▶ [Work to be completed]
Each line in the material below, starting at the one with "CN1 pin 2: N5 -> N2" and ending at the one with "R6: none -> 33k (GND, N1)", is to be reproduced exactly; no picture is to be copied.

——————

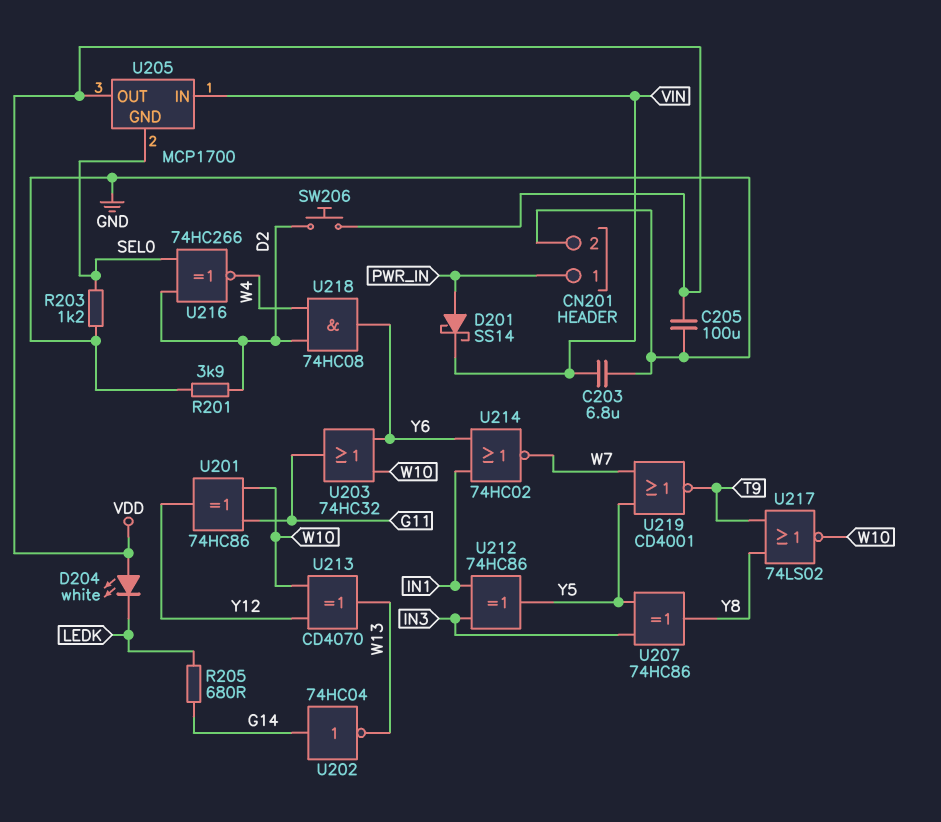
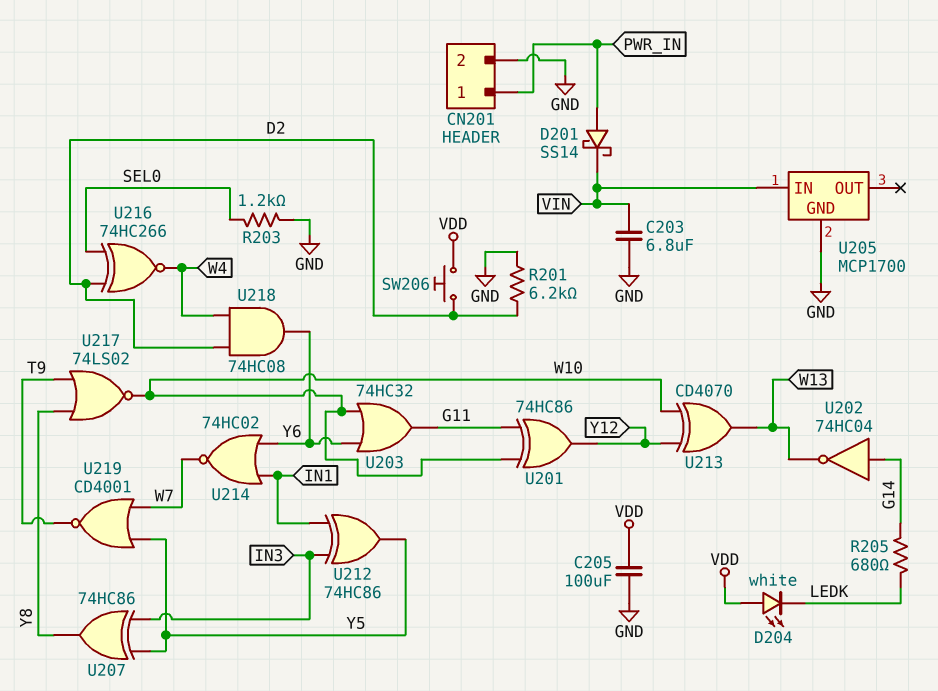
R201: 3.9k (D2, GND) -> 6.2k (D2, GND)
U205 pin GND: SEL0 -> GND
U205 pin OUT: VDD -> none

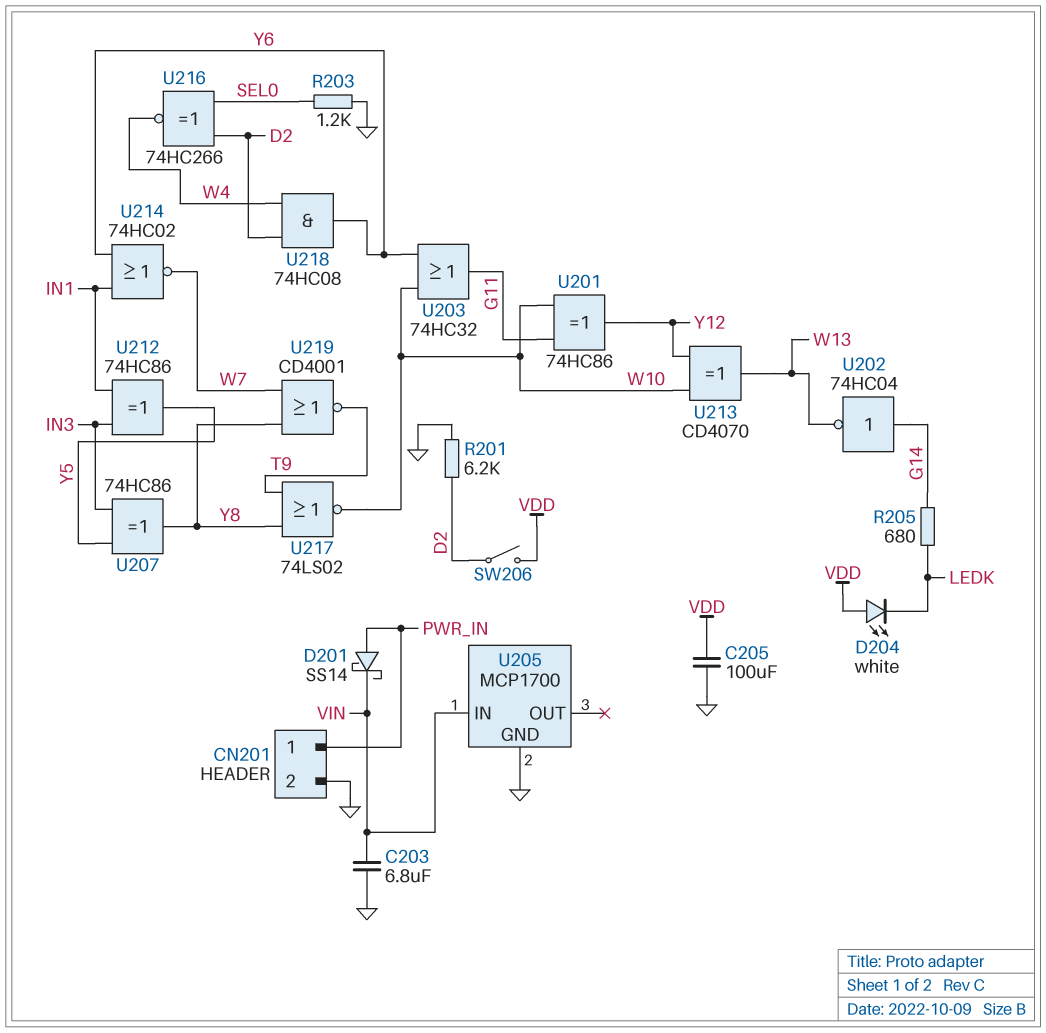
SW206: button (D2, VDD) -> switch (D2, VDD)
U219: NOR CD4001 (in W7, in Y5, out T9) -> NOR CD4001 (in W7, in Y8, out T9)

——————

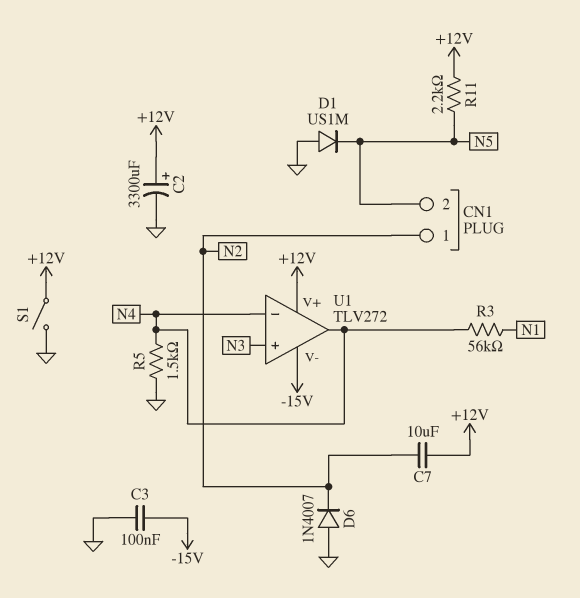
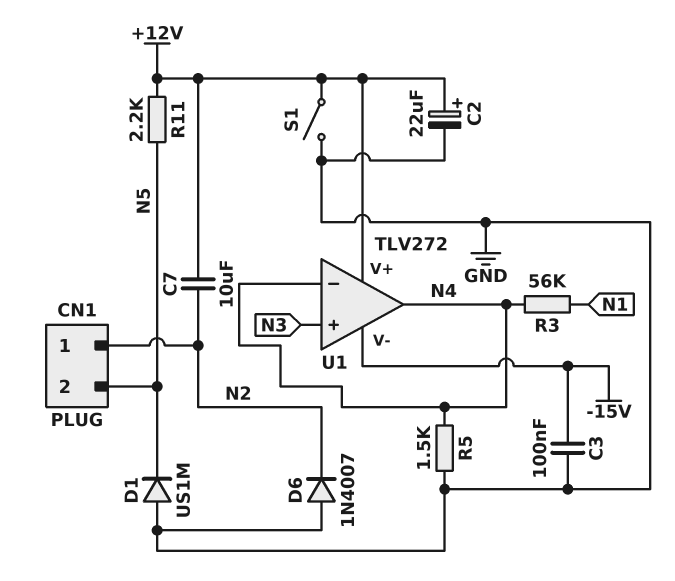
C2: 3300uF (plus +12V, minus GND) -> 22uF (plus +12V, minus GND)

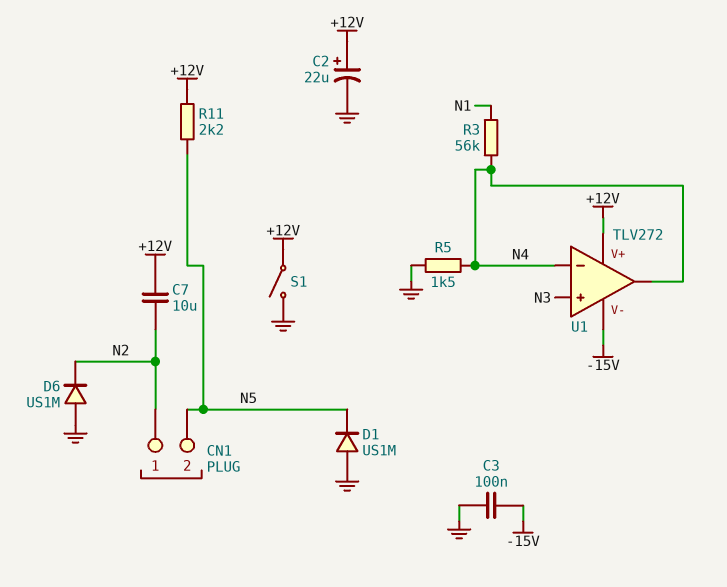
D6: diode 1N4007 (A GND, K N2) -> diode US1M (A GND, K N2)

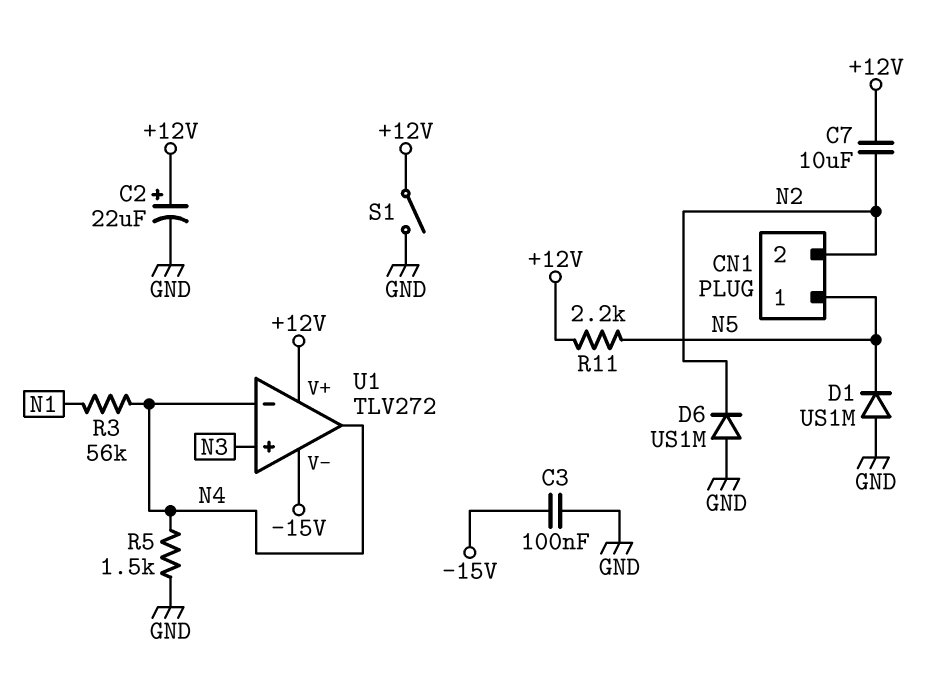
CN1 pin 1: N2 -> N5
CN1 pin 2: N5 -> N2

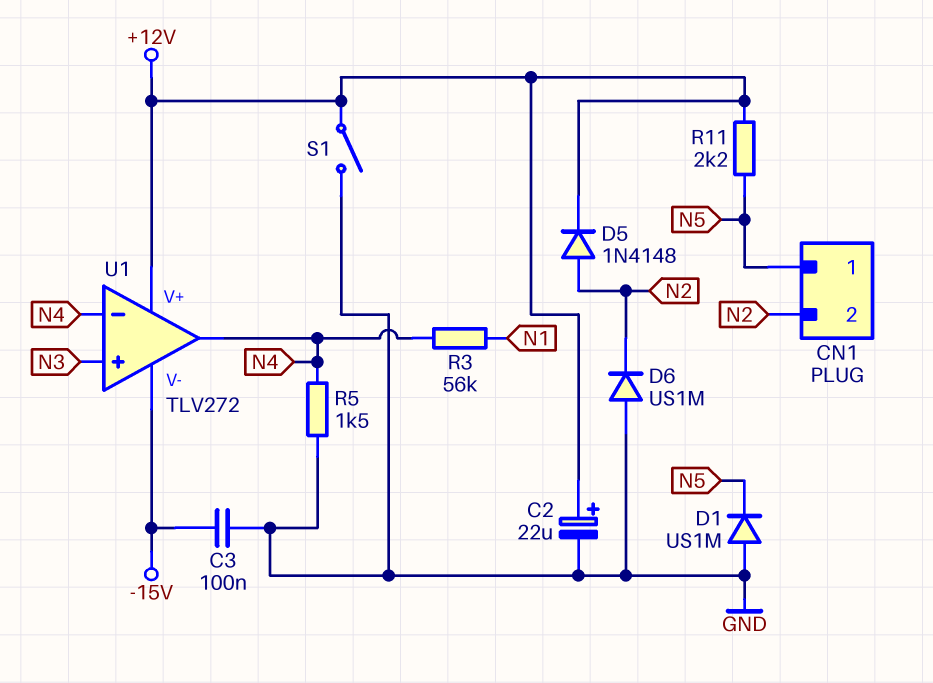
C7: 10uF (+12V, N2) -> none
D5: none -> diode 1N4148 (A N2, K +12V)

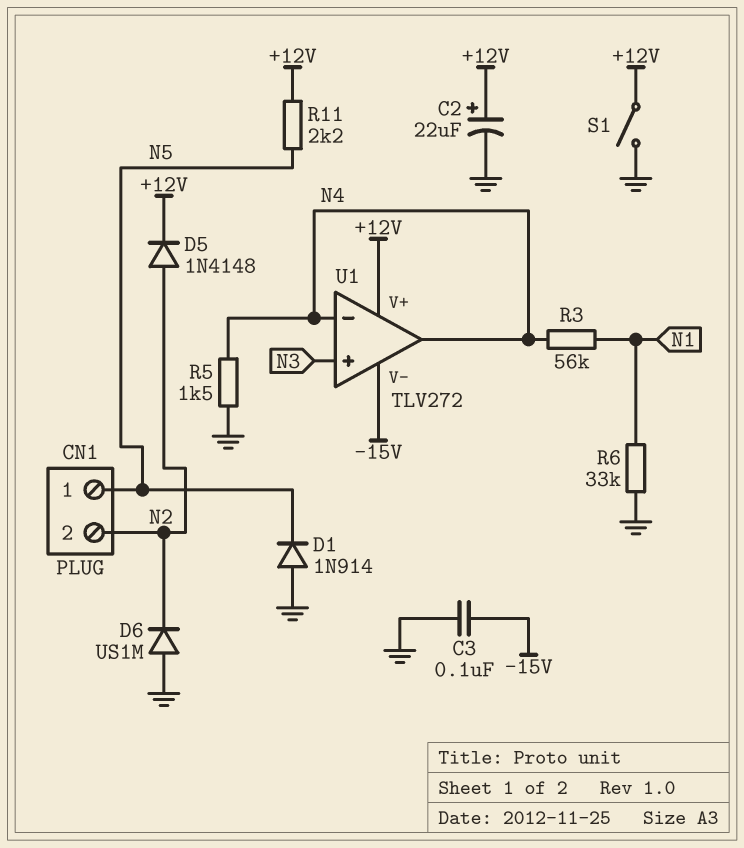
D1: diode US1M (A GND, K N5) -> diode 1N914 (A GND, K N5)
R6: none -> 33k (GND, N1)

——————

▶ [Task solution]
CN1 pin 2: N5 -> N2

C7: 10uF (+12V, N2) -> none
D5: none -> diode 1N4148 (A N2, K +12V)

D1: diode US1M (A GND, K N5) -> diode 1N914 (A GND, K N5)
R6: none -> 33k (GND, N1)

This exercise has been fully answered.